- **What you should do**:
After finding the line containing "white brick B2:B3" below, please output that line and each following one through the line containing "none -> white brick D4 level 1", exactly as written.

(Dataset records Opens)

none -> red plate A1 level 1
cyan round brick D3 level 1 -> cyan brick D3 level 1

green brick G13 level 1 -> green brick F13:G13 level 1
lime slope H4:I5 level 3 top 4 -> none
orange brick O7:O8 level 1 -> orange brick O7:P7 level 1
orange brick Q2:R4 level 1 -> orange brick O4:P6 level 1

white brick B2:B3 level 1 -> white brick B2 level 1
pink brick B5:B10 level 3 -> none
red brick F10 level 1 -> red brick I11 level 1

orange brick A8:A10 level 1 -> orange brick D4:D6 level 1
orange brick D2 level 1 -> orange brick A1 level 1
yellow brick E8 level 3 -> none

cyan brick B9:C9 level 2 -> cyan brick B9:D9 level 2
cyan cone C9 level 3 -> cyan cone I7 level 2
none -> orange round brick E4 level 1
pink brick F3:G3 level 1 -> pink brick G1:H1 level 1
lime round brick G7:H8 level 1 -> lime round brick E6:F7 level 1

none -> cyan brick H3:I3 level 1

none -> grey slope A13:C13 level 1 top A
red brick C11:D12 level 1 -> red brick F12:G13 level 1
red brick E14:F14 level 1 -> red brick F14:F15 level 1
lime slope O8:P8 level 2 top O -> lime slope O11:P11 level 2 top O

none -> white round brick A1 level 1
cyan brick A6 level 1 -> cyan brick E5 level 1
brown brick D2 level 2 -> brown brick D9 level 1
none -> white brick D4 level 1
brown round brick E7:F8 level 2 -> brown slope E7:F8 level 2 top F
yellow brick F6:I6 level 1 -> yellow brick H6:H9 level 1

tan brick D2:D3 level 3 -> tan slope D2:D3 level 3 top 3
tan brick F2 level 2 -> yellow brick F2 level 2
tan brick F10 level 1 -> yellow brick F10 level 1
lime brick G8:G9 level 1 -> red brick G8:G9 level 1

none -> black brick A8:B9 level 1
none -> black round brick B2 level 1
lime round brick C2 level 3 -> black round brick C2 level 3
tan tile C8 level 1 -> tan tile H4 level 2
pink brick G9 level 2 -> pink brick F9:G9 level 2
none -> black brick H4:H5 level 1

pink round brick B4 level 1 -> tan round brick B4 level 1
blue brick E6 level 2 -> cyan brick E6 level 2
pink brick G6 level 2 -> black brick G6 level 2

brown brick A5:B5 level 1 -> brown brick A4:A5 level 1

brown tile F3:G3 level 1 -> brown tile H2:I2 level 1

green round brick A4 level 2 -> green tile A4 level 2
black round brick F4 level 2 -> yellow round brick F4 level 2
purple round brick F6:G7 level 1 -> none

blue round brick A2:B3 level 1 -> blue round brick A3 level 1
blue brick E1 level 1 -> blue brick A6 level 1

(Dataset records Closes)

- **Expected output**:
white brick B2:B3 level 1 -> white brick B2 level 1
pink brick B5:B10 level 3 -> none
red brick F10 level 1 -> red brick I11 level 1

orange brick A8:A10 level 1 -> orange brick D4:D6 level 1
orange brick D2 level 1 -> orange brick A1 level 1
yellow brick E8 level 3 -> none

cyan brick B9:C9 level 2 -> cyan brick B9:D9 level 2
cyan cone C9 level 3 -> cyan cone I7 level 2
none -> orange round brick E4 level 1
pink brick F3:G3 level 1 -> pink brick G1:H1 level 1
lime round brick G7:H8 level 1 -> lime round brick E6:F7 level 1

none -> cyan brick H3:I3 level 1

none -> grey slope A13:C13 level 1 top A
red brick C11:D12 level 1 -> red brick F12:G13 level 1
red brick E14:F14 level 1 -> red brick F14:F15 level 1
lime slope O8:P8 level 2 top O -> lime slope O11:P11 level 2 top O

none -> white round brick A1 level 1
cyan brick A6 level 1 -> cyan brick E5 level 1
brown brick D2 level 2 -> brown brick D9 level 1
none -> white brick D4 level 1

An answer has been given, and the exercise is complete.